• **TRY IT**: Once the line containing "cyan trapezoid: moved 6 px up" is found, retype it and each line after it through the last entry below, word for word, and nothing else.
****
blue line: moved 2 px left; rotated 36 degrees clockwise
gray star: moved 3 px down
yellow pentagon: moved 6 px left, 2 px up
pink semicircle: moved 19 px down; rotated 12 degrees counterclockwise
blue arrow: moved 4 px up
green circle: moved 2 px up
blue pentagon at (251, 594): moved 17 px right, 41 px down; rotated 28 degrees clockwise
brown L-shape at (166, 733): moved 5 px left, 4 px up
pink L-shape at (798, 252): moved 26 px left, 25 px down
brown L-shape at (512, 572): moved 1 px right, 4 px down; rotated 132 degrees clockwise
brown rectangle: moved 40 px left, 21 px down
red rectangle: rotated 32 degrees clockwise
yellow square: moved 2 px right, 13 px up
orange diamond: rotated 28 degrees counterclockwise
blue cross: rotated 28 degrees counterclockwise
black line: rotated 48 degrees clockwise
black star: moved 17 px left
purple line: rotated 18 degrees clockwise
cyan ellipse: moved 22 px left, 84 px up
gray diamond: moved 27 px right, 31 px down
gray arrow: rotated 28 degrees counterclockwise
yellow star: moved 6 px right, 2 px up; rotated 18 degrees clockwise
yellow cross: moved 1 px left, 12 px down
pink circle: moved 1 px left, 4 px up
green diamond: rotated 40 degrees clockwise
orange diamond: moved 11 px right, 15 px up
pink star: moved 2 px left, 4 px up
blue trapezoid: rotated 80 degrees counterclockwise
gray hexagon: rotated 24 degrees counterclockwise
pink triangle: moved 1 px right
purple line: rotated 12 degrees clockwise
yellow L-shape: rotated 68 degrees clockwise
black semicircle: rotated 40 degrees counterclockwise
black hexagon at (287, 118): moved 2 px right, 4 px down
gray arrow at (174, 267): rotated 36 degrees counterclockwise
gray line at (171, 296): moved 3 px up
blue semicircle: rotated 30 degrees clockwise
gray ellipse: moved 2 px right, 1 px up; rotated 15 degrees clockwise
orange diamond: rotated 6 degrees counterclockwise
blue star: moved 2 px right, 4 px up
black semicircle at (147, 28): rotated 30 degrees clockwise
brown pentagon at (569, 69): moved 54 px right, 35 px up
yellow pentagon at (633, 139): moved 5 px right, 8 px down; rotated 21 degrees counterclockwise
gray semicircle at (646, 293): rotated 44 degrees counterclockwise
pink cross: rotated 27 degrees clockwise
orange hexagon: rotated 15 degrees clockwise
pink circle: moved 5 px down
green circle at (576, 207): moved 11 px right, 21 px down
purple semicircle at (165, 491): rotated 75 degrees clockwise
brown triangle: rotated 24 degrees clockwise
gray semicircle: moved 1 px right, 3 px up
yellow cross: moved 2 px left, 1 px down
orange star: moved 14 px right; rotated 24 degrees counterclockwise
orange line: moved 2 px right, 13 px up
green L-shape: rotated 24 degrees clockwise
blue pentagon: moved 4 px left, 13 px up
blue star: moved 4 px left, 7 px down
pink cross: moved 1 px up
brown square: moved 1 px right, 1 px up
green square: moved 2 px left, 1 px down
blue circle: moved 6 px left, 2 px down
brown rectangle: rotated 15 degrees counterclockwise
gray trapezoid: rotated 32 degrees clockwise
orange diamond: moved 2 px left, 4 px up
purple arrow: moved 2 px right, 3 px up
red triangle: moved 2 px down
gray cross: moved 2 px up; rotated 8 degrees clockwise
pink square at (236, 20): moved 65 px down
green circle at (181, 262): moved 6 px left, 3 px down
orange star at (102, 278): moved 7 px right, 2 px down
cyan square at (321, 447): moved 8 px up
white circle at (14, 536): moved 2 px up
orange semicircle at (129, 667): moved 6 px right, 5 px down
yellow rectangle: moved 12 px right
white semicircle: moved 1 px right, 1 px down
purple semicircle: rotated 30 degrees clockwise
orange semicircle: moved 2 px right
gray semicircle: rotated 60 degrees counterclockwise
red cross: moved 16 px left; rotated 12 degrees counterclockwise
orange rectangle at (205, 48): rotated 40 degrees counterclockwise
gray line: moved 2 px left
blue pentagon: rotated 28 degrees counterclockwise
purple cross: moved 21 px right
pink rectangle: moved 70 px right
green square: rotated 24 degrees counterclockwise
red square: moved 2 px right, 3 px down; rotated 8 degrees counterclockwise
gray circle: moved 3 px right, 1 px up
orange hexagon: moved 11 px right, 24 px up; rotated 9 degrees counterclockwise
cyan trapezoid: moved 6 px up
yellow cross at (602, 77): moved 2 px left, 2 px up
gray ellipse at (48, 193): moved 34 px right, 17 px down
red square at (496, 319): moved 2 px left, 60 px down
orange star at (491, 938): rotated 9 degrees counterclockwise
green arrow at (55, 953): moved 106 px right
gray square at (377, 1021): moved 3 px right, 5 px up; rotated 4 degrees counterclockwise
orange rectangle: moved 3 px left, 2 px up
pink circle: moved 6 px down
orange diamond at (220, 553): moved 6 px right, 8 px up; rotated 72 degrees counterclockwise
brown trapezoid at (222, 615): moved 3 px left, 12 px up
****
• **ANSWER TO THIS TASK**:
cyan trapezoid: moved 6 px up
yellow cross at (602, 77): moved 2 px left, 2 px up
gray ellipse at (48, 193): moved 34 px right, 17 px down
red square at (496, 319): moved 2 px left, 60 px down
orange star at (491, 938): rotated 9 degrees counterclockwise
green arrow at (55, 953): moved 106 px right
gray square at (377, 1021): moved 3 px right, 5 px up; rotated 4 degrees counterclockwise
orange rectangle: moved 3 px left, 2 px up
pink circle: moved 6 px down
orange diamond at (220, 553): moved 6 px right, 8 px up; rotated 72 degrees counterclockwise
brown trapezoid at (222, 615): moved 3 px left, 12 px up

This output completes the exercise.